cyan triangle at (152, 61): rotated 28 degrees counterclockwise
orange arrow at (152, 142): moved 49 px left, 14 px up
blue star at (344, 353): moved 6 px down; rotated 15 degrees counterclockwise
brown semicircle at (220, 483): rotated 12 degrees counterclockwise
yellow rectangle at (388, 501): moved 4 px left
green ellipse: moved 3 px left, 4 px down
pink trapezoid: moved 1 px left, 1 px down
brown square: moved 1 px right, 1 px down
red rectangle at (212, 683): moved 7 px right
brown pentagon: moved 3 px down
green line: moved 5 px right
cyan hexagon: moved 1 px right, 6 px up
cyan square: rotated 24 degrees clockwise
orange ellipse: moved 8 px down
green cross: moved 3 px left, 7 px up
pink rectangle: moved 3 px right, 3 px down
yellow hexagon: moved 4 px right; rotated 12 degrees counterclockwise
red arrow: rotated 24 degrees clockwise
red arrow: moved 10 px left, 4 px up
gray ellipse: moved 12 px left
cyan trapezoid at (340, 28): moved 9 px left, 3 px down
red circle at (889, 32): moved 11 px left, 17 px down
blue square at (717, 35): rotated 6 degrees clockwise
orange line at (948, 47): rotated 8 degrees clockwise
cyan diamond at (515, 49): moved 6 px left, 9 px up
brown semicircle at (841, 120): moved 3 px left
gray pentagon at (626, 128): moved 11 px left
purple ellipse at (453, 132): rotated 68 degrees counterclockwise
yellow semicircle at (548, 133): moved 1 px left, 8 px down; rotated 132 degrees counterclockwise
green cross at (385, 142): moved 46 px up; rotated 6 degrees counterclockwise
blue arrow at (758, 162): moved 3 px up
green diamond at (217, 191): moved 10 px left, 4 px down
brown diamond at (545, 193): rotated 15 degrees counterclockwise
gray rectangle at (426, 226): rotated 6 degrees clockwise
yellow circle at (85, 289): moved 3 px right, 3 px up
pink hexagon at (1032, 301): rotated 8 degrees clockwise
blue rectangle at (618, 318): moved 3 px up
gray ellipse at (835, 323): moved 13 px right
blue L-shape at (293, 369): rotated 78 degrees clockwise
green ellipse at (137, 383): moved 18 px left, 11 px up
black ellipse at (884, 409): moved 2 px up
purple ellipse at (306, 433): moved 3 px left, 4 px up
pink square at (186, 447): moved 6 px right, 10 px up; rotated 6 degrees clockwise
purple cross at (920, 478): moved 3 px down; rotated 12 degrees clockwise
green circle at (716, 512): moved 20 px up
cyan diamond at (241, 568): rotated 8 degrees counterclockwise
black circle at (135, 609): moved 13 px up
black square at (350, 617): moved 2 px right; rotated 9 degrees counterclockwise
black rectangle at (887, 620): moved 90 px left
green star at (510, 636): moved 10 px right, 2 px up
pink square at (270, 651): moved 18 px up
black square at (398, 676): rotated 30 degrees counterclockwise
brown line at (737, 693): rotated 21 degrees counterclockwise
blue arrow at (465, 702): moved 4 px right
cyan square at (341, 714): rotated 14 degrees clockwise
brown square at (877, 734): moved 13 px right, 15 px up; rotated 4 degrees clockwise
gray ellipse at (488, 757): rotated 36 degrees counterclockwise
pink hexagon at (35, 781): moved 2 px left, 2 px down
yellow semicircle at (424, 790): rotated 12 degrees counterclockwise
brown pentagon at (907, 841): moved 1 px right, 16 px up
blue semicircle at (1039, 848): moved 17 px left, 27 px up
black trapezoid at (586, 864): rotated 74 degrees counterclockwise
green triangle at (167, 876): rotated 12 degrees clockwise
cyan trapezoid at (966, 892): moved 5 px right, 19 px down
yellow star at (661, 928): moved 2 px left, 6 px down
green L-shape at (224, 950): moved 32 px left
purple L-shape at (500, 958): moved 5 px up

• • • • • • •

WRITTEN PROBLEM:
Return the stretch of entries from the start through the line containing "brown pentagon: moved 3 px down", copying each of those lines exactly.

THE COMPLETED TASK:
cyan triangle at (152, 61): rotated 28 degrees counterclockwise
orange arrow at (152, 142): moved 49 px left, 14 px up
blue star at (344, 353): moved 6 px down; rotated 15 degrees counterclockwise
brown semicircle at (220, 483): rotated 12 degrees counterclockwise
yellow rectangle at (388, 501): moved 4 px left
green ellipse: moved 3 px left, 4 px down
pink trapezoid: moved 1 px left, 1 px down
brown square: moved 1 px right, 1 px down
red rectangle at (212, 683): moved 7 px right
brown pentagon: moved 3 px down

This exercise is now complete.